- AIM OF THE TASK -
Exclude all pictures, then write out exactly the lines below from the first one through the line with "appeared: OrangeBulb <407 129 448 170>".

Spatial reasoning data:

▬▬▬▬▬▬▬▬▬▬

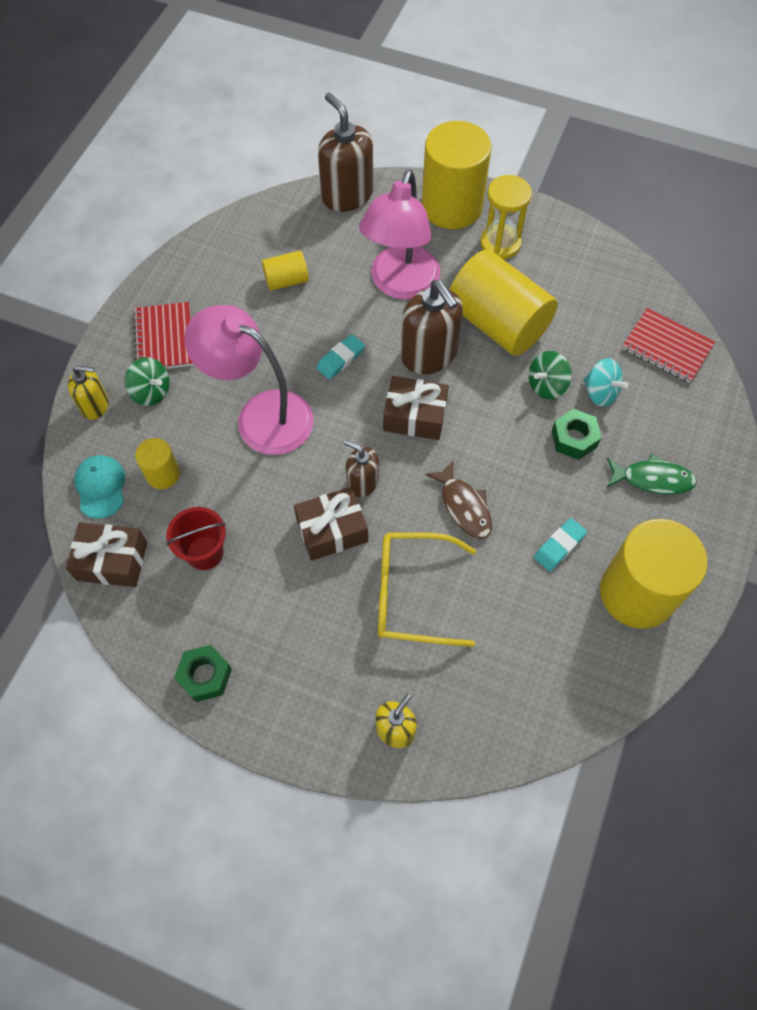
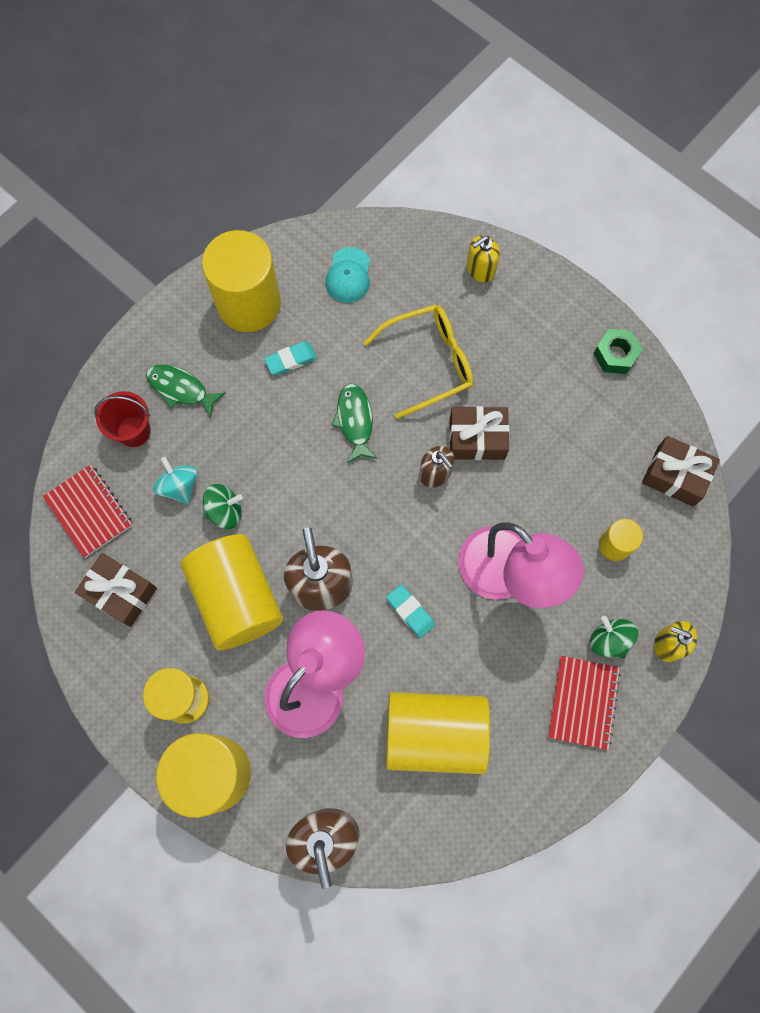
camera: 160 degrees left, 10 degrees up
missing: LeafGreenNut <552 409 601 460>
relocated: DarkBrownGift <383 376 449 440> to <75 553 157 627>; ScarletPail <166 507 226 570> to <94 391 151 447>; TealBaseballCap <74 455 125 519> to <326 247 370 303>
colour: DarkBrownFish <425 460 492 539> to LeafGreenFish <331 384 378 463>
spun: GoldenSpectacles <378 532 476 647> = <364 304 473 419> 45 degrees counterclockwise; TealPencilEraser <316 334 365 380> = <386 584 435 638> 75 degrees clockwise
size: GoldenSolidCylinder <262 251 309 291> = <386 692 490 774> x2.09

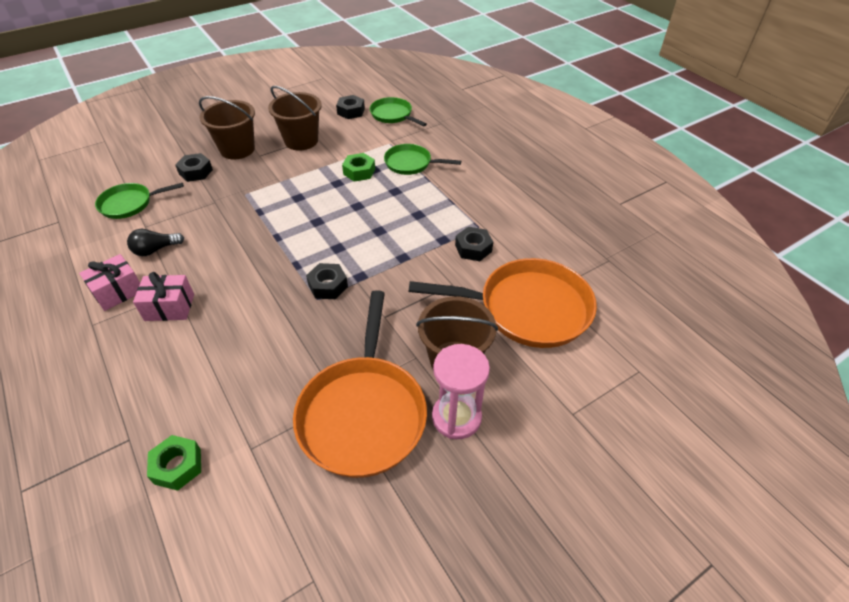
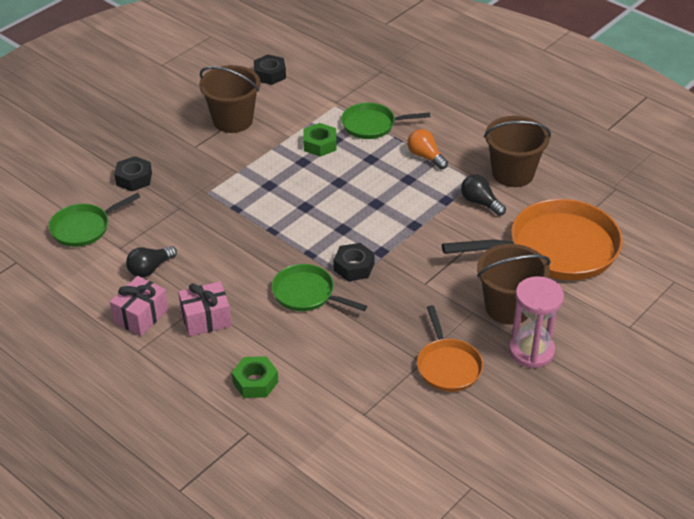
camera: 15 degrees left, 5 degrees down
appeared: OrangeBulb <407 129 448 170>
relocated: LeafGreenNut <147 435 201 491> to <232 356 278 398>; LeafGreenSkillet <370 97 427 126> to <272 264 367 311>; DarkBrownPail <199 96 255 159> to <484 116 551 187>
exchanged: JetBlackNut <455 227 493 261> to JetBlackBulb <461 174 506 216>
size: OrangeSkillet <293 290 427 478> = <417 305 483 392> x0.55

▬▬▬▬▬▬▬▬▬▬

- RESPONSE BOX -
camera: 160 degrees left, 10 degrees up
missing: LeafGreenNut <552 409 601 460>
relocated: DarkBrownGift <383 376 449 440> to <75 553 157 627>; ScarletPail <166 507 226 570> to <94 391 151 447>; TealBaseballCap <74 455 125 519> to <326 247 370 303>
colour: DarkBrownFish <425 460 492 539> to LeafGreenFish <331 384 378 463>
spun: GoldenSpectacles <378 532 476 647> = <364 304 473 419> 45 degrees counterclockwise; TealPencilEraser <316 334 365 380> = <386 584 435 638> 75 degrees clockwise
size: GoldenSolidCylinder <262 251 309 291> = <386 692 490 774> x2.09

camera: 15 degrees left, 5 degrees down
appeared: OrangeBulb <407 129 448 170>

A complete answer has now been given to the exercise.